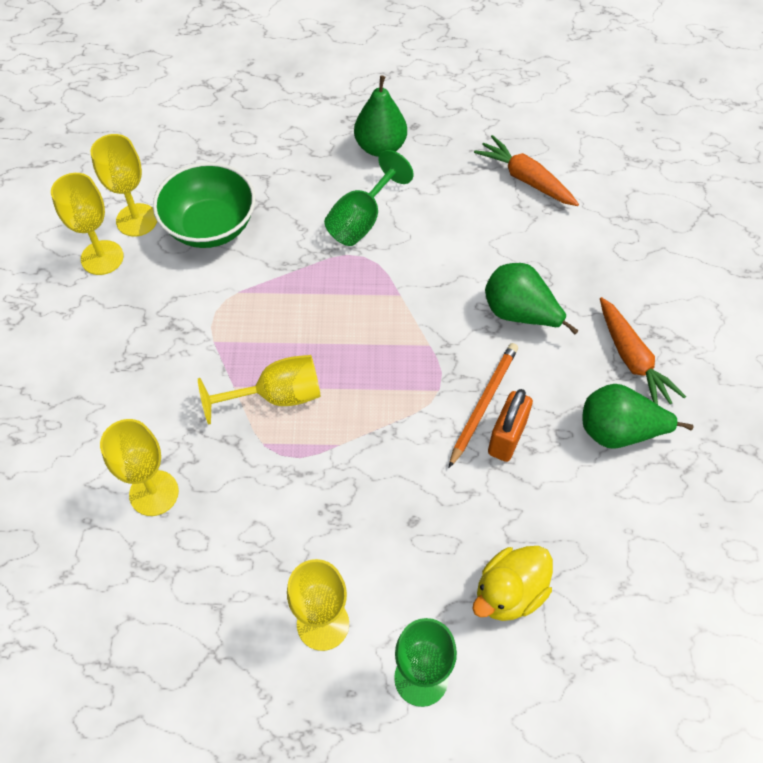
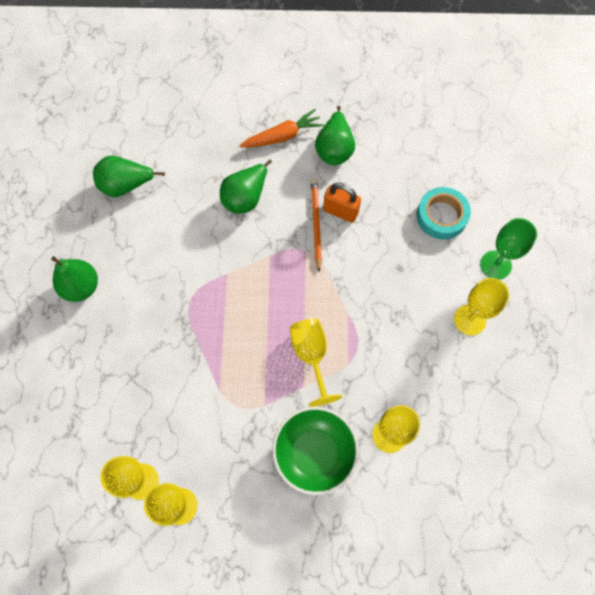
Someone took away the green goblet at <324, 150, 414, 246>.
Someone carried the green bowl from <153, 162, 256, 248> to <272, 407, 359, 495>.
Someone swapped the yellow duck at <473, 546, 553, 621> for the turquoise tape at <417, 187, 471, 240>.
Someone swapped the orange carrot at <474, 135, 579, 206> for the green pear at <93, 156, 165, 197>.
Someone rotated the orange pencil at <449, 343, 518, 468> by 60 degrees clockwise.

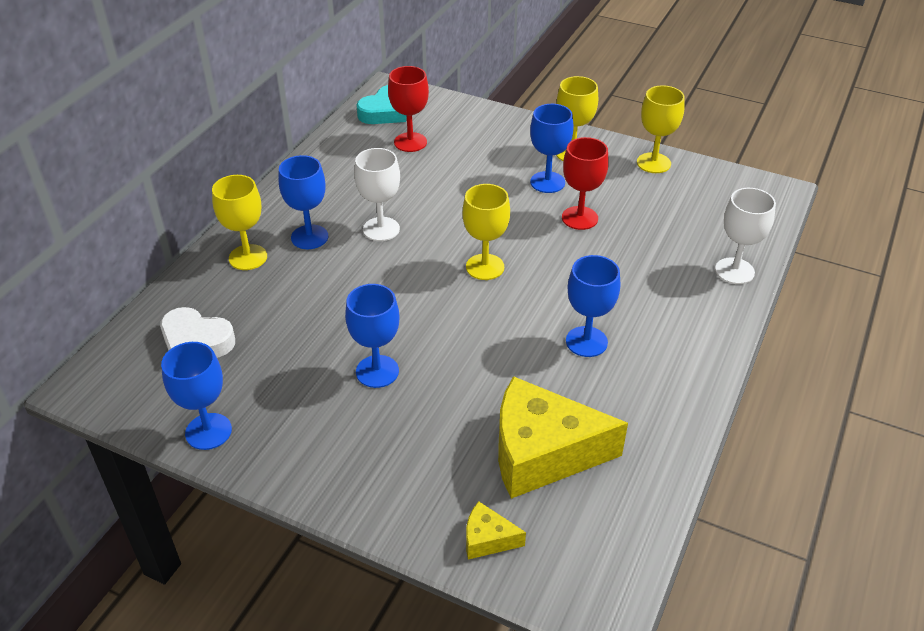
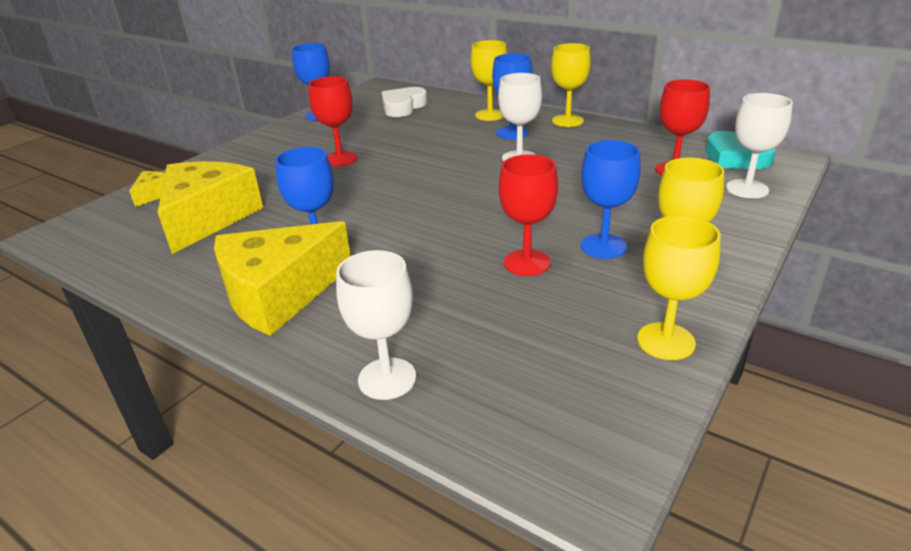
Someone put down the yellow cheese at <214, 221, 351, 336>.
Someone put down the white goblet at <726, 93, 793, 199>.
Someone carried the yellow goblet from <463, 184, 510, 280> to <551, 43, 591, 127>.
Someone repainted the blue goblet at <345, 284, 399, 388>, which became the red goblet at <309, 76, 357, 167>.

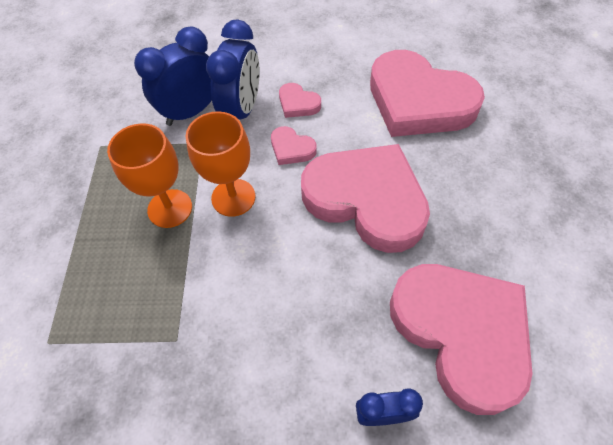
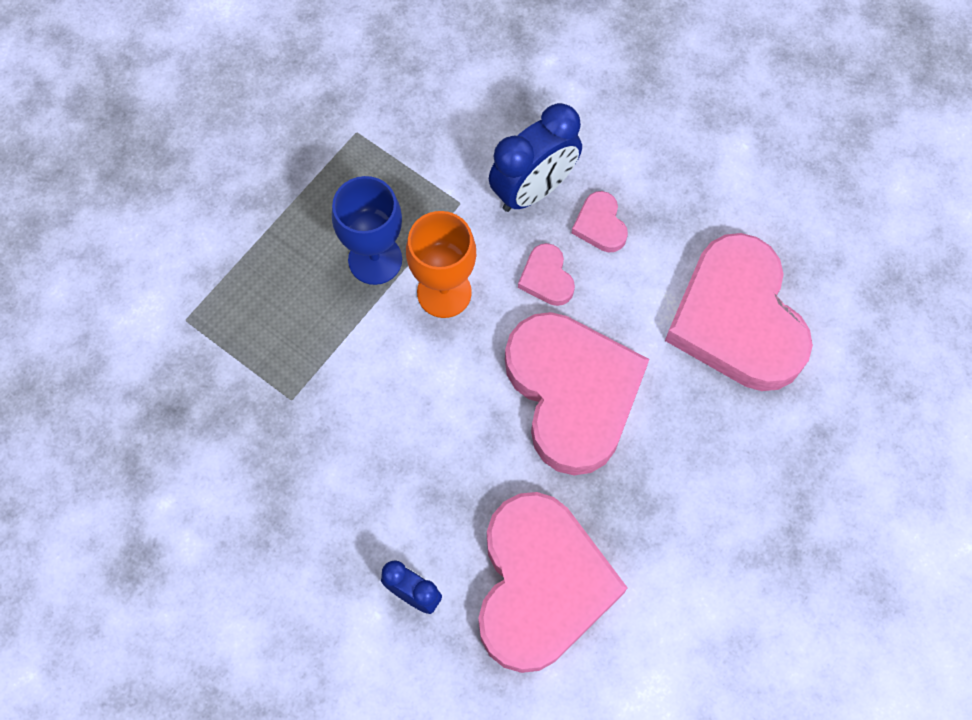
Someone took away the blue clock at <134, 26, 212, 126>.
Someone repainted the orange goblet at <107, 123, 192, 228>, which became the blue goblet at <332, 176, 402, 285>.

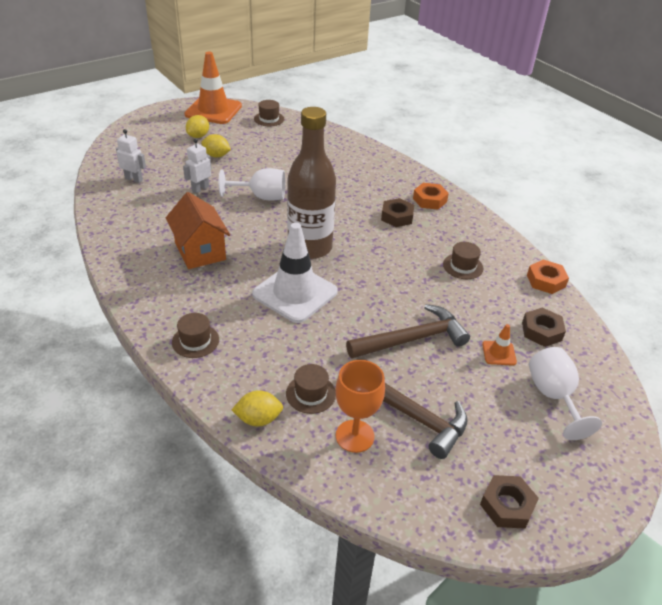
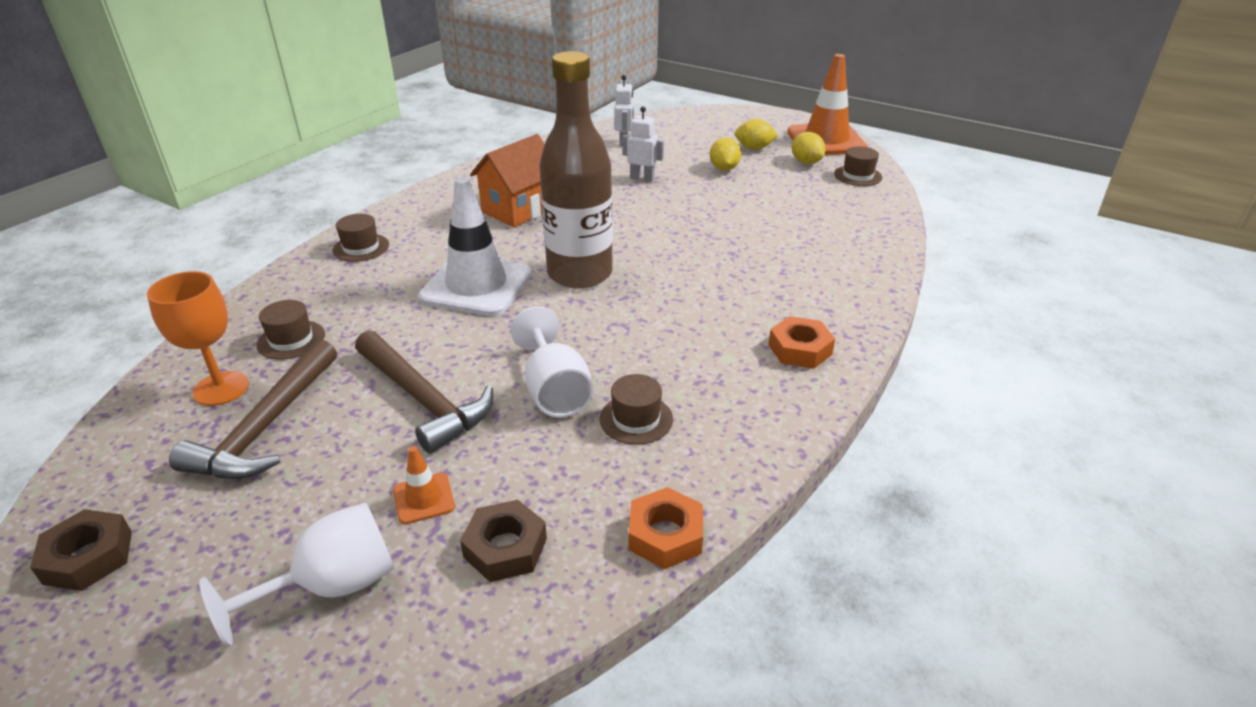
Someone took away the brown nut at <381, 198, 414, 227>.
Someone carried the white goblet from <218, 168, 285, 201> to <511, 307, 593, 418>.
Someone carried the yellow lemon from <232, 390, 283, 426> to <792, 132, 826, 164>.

→ **TRY IT**
Restate the material word for word from its first line through the line containing "Someone put down the yellow", both included; the pictures do not belong in it.

→ **SOLUTION BELOW**
Someone took away the green goblet at <324, 150, 414, 246>.
Someone carried the green bowl from <153, 162, 256, 248> to <272, 407, 359, 495>.
Someone swapped the yellow duck at <473, 546, 553, 621> for the turquoise tape at <417, 187, 471, 240>.
Someone swapped the orange carrot at <474, 135, 579, 206> for the green pear at <93, 156, 165, 197>.
Someone rotated the orange pencil at <449, 343, 518, 468> by 60 degrees clockwise.

Someone put down the yellow cheese at <214, 221, 351, 336>.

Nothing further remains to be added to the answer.